╭─ RECORDS SUPPLIED

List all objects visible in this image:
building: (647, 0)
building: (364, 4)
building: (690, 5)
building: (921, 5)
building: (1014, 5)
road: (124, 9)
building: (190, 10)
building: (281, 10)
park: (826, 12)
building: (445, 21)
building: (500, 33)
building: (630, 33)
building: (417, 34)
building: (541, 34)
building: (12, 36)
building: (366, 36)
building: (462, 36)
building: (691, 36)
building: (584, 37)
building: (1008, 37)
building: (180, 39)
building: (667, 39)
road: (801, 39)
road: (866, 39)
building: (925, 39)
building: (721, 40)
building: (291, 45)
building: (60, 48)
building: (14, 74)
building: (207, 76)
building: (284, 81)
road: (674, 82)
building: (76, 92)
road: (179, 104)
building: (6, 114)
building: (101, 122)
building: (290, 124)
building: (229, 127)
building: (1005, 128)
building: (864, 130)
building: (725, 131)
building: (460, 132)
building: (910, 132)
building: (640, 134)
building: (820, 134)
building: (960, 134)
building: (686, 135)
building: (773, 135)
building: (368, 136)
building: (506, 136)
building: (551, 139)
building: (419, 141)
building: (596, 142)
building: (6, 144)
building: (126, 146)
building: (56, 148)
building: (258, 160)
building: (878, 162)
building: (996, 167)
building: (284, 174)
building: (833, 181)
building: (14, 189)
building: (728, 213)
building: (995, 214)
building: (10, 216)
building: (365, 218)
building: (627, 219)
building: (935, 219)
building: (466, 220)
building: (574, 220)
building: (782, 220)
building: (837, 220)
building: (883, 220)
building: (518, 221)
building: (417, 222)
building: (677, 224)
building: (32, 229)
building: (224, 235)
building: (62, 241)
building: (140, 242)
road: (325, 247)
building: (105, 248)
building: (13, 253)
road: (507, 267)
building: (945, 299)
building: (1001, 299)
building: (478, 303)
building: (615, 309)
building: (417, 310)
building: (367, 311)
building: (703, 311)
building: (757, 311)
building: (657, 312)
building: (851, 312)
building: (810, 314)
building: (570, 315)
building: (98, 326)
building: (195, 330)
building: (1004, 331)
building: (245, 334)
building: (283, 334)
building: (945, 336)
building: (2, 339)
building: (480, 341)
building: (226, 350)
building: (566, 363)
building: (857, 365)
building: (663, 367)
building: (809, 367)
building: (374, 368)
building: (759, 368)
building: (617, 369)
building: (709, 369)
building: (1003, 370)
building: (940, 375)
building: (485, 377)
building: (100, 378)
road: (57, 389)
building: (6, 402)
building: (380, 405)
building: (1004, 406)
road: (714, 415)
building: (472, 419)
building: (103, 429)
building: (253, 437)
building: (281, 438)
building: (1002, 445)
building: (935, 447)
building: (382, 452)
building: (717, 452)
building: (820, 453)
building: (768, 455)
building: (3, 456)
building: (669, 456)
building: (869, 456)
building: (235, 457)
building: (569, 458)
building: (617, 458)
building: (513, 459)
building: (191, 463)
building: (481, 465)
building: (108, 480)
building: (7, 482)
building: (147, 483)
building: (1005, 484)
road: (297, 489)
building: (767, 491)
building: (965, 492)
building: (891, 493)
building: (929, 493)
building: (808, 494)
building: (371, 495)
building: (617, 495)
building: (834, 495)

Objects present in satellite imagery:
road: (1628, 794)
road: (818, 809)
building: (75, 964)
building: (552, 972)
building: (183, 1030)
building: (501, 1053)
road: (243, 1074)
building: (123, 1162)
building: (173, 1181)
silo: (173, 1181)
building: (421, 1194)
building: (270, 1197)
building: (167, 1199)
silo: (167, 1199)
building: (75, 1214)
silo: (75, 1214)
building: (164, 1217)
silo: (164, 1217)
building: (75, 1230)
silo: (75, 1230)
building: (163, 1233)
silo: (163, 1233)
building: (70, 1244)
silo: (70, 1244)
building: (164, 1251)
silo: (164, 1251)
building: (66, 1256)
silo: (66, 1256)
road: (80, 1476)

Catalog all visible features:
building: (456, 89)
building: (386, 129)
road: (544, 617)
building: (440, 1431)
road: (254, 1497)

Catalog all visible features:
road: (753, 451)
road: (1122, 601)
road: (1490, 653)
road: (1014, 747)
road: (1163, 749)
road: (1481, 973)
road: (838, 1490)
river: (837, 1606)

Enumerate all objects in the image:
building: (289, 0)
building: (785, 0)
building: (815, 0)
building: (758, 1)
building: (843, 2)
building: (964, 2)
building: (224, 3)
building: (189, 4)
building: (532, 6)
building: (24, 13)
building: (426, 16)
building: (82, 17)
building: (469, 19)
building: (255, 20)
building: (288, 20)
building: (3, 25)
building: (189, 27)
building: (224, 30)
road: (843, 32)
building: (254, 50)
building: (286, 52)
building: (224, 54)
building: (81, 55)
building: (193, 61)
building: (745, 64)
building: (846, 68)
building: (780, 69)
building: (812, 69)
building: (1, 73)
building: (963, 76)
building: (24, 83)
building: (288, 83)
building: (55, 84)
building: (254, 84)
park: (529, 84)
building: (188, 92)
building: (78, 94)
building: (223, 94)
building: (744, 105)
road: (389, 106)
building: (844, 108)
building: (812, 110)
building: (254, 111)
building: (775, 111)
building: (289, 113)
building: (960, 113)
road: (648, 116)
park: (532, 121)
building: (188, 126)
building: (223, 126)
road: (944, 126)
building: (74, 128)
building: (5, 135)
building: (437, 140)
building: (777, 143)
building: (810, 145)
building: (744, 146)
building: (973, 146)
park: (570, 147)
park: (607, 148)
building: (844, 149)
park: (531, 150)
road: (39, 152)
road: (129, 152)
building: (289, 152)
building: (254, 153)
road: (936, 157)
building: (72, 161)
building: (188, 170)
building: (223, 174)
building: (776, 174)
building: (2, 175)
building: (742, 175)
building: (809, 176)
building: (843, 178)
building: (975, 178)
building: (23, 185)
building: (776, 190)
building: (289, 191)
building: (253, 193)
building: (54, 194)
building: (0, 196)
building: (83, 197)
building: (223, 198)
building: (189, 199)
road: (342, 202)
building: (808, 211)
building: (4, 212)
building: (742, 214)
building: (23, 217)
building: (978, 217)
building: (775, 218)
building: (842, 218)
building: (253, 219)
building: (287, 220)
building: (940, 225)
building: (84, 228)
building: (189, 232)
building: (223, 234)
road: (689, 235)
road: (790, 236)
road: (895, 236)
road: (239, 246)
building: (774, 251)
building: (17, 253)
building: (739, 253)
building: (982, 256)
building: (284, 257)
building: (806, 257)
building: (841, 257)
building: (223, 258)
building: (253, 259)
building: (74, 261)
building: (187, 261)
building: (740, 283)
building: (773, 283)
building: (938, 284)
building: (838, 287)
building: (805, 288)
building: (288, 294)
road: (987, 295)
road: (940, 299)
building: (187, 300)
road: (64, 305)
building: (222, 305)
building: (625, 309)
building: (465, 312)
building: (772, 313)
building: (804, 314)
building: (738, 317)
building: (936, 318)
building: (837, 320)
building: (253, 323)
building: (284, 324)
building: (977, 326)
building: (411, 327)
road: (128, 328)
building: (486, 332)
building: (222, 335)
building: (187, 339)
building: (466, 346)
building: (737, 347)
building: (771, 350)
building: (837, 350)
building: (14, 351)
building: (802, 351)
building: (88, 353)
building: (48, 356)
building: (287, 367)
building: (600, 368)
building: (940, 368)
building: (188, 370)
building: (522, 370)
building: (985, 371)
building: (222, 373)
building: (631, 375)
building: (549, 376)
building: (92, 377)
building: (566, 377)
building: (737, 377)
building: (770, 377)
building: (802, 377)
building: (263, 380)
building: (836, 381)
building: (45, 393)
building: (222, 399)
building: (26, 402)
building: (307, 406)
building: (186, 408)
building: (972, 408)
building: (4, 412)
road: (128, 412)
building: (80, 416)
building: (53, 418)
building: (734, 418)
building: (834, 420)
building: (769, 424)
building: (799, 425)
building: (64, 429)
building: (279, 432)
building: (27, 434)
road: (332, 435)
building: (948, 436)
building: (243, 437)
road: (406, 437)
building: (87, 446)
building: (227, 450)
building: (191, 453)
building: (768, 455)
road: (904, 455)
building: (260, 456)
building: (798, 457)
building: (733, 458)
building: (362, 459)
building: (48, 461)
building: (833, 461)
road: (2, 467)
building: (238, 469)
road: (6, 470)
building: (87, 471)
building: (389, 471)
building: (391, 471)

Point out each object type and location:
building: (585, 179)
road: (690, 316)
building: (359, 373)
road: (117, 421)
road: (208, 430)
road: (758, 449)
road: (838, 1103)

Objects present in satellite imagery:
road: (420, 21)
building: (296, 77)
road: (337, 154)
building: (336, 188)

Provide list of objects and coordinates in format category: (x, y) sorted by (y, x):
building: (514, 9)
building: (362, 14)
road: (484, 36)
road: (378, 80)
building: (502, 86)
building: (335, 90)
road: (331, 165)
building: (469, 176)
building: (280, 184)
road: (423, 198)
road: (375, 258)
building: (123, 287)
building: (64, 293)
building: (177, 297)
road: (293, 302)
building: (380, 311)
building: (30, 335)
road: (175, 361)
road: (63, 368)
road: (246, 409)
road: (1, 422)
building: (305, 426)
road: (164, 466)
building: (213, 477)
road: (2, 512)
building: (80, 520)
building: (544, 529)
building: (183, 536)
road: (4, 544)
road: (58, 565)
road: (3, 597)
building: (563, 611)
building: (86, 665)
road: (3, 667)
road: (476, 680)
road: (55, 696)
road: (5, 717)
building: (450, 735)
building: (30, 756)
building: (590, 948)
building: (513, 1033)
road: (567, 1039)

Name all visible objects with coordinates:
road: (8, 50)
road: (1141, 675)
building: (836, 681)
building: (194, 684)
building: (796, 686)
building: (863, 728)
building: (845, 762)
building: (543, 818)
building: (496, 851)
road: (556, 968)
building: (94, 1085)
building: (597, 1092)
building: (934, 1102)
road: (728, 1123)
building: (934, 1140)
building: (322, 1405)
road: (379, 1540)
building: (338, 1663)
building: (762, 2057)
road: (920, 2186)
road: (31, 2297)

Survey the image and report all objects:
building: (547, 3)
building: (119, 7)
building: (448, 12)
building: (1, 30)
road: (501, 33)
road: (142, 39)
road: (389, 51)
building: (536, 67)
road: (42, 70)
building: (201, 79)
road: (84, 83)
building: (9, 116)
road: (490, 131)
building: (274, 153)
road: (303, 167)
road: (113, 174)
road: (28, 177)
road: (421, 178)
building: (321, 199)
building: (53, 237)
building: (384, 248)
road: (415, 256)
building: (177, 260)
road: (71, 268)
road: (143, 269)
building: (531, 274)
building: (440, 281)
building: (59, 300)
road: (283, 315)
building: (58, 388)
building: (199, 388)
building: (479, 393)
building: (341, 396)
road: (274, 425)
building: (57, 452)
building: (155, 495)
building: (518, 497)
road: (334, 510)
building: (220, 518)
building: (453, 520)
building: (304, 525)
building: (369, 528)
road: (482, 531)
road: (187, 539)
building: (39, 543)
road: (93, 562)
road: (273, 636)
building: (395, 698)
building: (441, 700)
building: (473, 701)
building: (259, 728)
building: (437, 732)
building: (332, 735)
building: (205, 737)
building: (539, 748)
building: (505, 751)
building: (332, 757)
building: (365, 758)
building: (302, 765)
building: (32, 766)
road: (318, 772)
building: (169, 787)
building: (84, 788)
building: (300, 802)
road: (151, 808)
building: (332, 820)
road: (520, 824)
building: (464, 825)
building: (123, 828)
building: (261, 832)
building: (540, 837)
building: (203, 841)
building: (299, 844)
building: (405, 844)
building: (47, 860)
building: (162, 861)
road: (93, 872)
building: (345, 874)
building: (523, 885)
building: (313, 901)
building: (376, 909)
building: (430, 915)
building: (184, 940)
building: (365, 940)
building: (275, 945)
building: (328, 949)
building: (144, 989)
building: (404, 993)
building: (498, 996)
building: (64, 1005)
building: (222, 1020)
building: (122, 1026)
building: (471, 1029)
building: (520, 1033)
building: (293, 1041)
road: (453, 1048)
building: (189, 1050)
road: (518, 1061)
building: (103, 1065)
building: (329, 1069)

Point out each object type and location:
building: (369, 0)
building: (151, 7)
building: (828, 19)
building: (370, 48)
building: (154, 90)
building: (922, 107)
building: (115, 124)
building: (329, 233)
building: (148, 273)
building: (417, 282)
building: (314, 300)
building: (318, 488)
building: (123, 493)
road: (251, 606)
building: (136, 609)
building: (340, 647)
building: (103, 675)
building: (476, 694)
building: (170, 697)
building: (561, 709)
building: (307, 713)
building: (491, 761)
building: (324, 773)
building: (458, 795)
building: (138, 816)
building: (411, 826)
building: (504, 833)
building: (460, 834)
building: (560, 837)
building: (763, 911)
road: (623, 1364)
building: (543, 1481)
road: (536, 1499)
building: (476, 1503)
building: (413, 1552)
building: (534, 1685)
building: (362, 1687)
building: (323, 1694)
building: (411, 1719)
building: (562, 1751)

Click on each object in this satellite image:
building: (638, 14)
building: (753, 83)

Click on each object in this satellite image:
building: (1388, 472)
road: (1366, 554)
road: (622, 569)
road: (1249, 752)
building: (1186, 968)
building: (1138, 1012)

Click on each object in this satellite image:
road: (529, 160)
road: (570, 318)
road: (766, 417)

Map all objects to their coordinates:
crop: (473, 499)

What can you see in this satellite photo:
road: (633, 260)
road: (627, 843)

╰─

» DIRECTIONS FOR THIS TASK
What is needed here is one number: how many lines of the entries hold the string "park".

» RESULT
6